• **TASK PROMPT**
Repeat the entries that follow verbatim, without any of their pictures.

• **Source data**
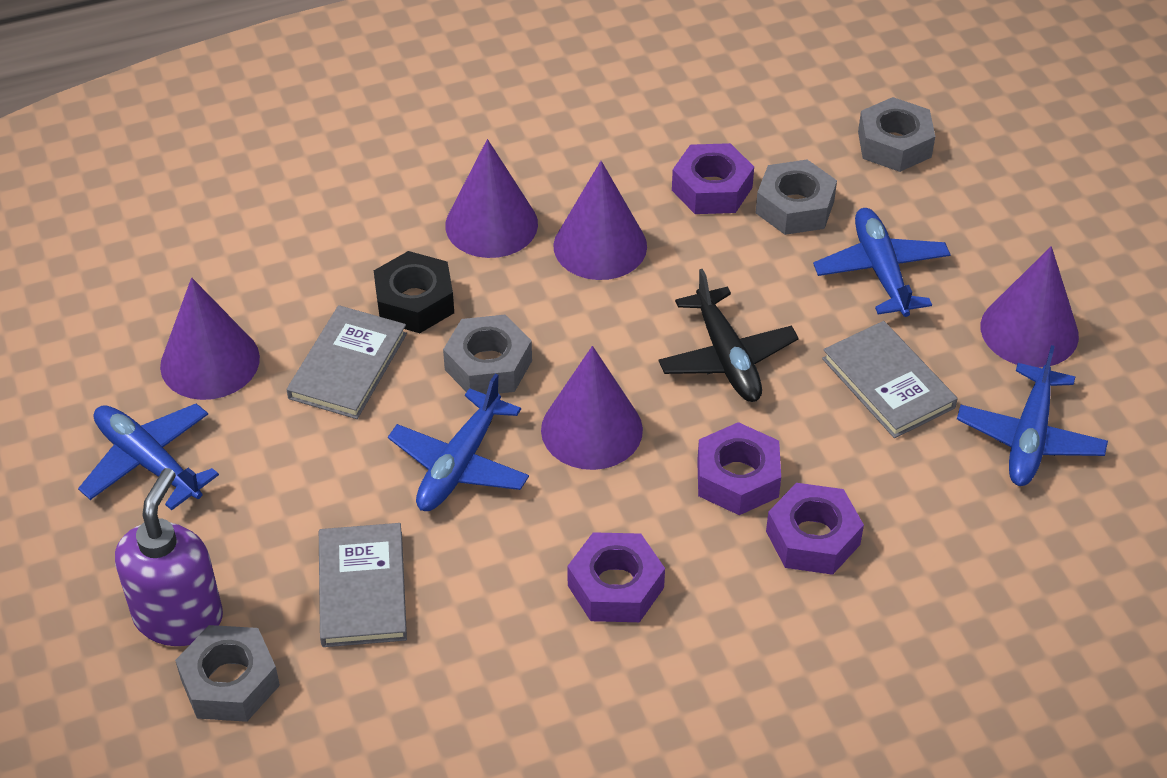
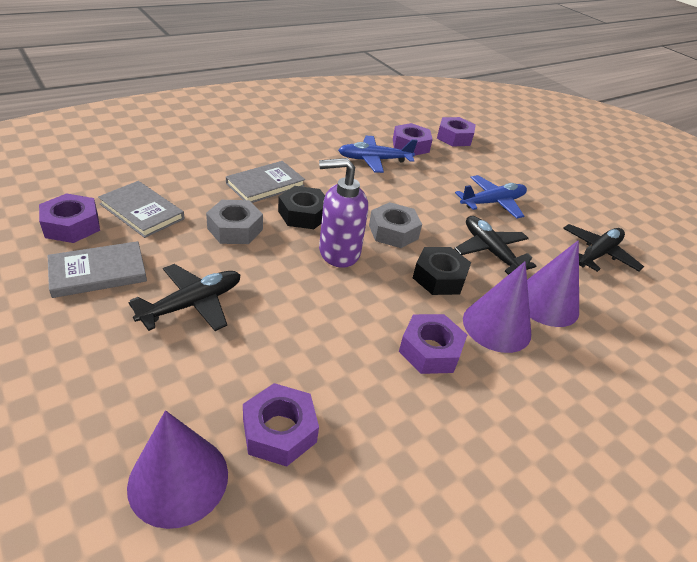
black nut: 1 -> 2
black plane: 1 -> 3
blue plane: 4 -> 2
grey nut: 4 -> 2
purple cone: 5 -> 3
purple nut: 4 -> 5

• **REPLY**
black nut: 1 -> 2
black plane: 1 -> 3
blue plane: 4 -> 2
grey nut: 4 -> 2
purple cone: 5 -> 3
purple nut: 4 -> 5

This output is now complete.